Leave out the pictures and give back all the entries exactly as written.
..............................
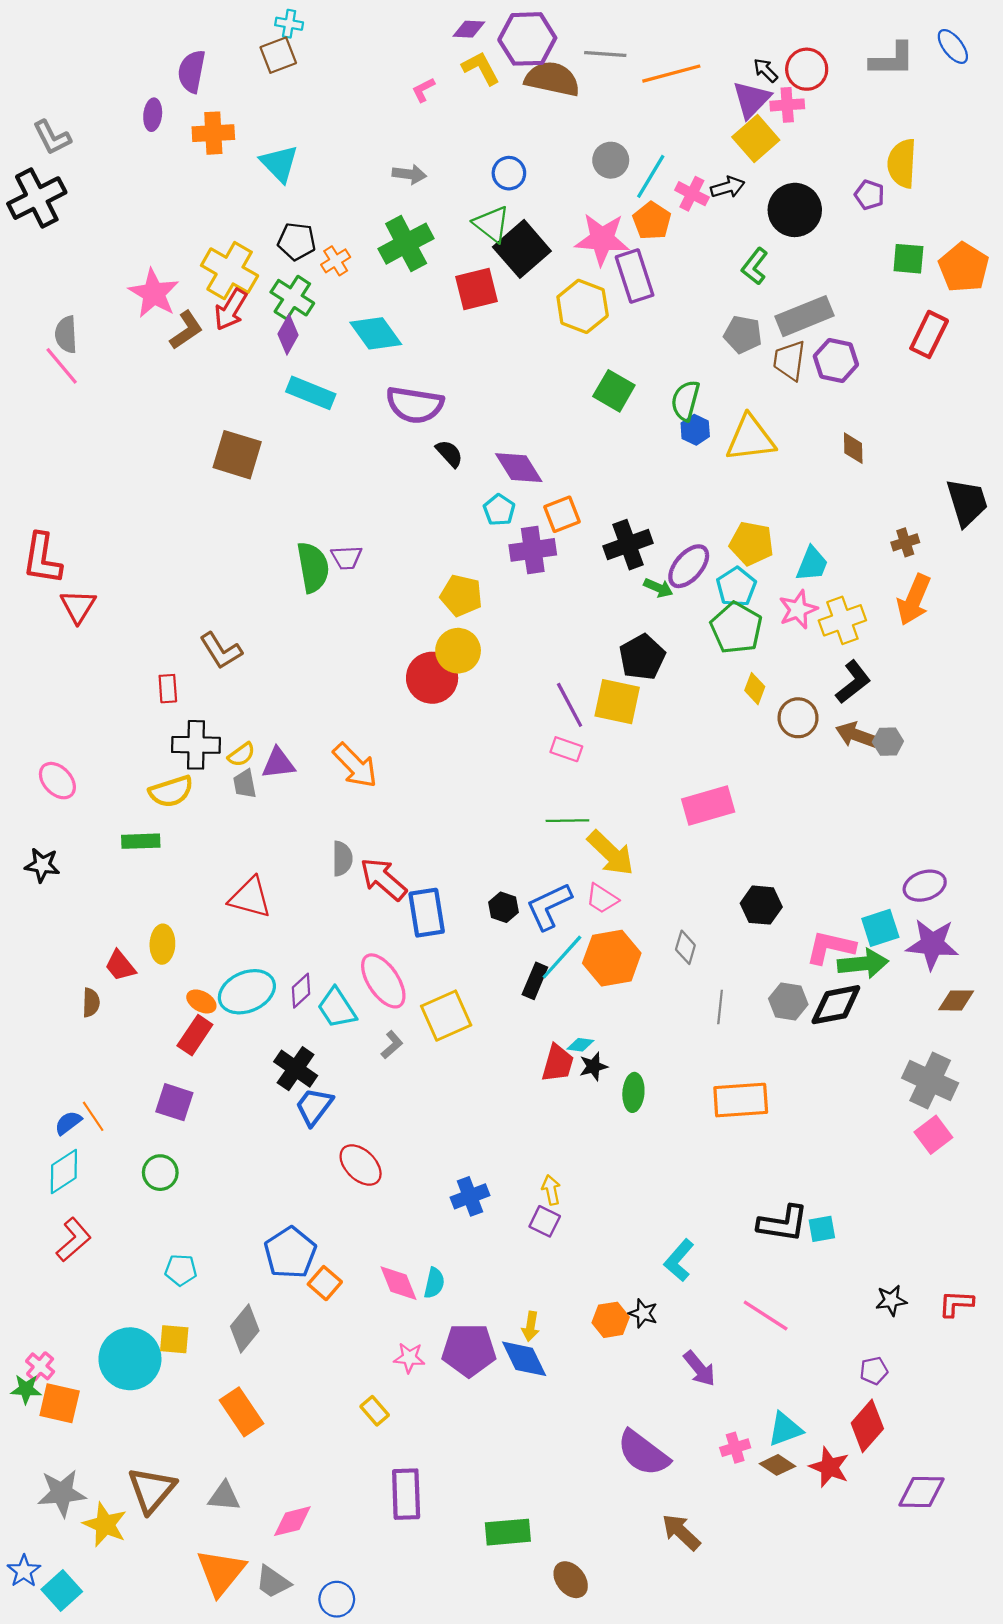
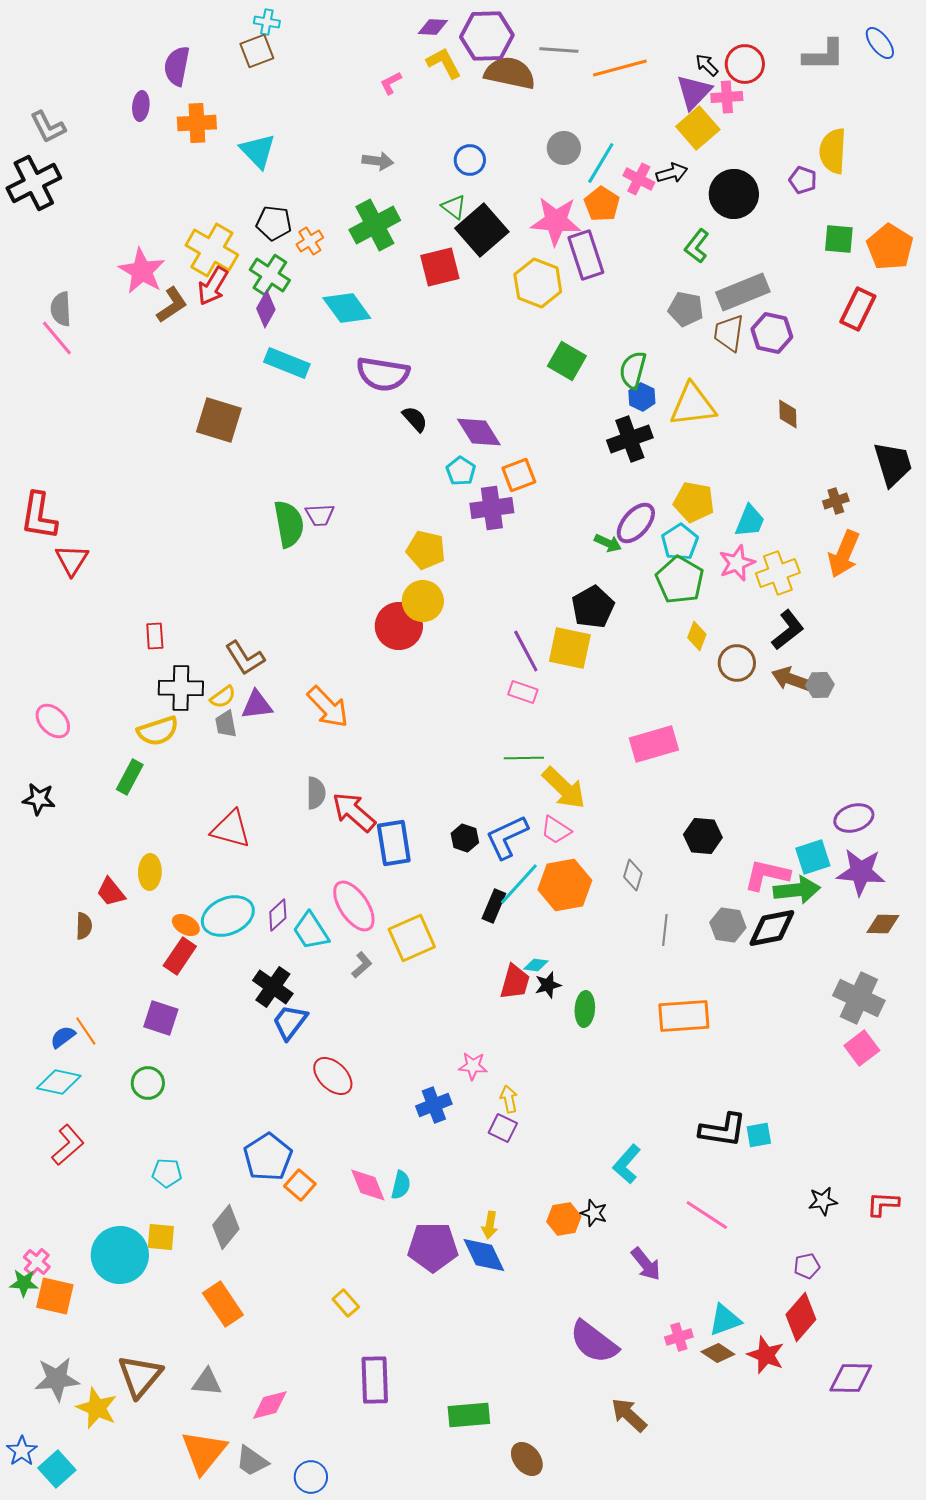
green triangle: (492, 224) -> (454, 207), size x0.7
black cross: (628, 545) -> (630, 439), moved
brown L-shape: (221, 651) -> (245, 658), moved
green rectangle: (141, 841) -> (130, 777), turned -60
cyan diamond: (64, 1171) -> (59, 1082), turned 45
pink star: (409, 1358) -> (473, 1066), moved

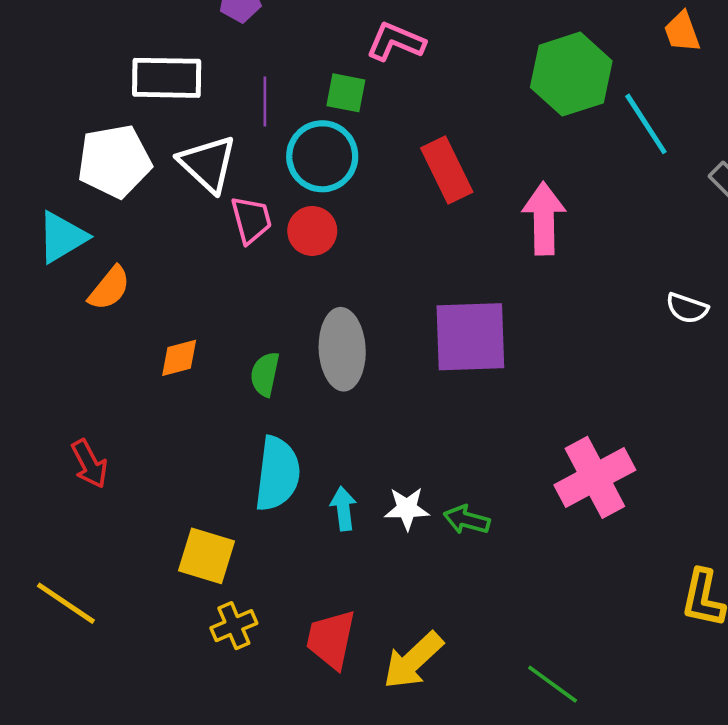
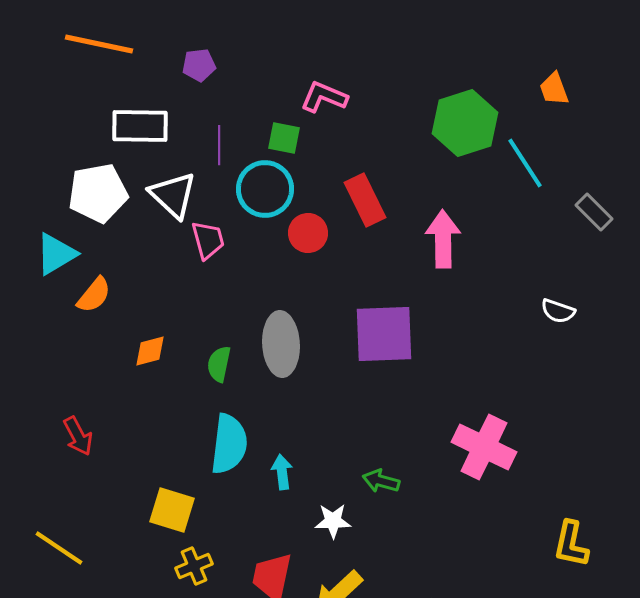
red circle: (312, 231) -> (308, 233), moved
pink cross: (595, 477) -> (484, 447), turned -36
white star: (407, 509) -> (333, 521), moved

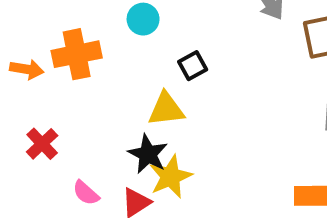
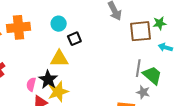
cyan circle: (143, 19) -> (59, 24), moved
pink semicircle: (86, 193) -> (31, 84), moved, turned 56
..............................
▶ [Solution to the exercise]:
green triangle: (492, 224) -> (454, 207), size x0.7
black cross: (628, 545) -> (630, 439), moved
brown L-shape: (221, 651) -> (245, 658), moved
green rectangle: (141, 841) -> (130, 777), turned -60
cyan diamond: (64, 1171) -> (59, 1082), turned 45
pink star: (409, 1358) -> (473, 1066), moved

red circle: (312, 231) -> (308, 233), moved
pink cross: (595, 477) -> (484, 447), turned -36
white star: (407, 509) -> (333, 521), moved

cyan circle: (143, 19) -> (59, 24), moved
pink semicircle: (86, 193) -> (31, 84), moved, turned 56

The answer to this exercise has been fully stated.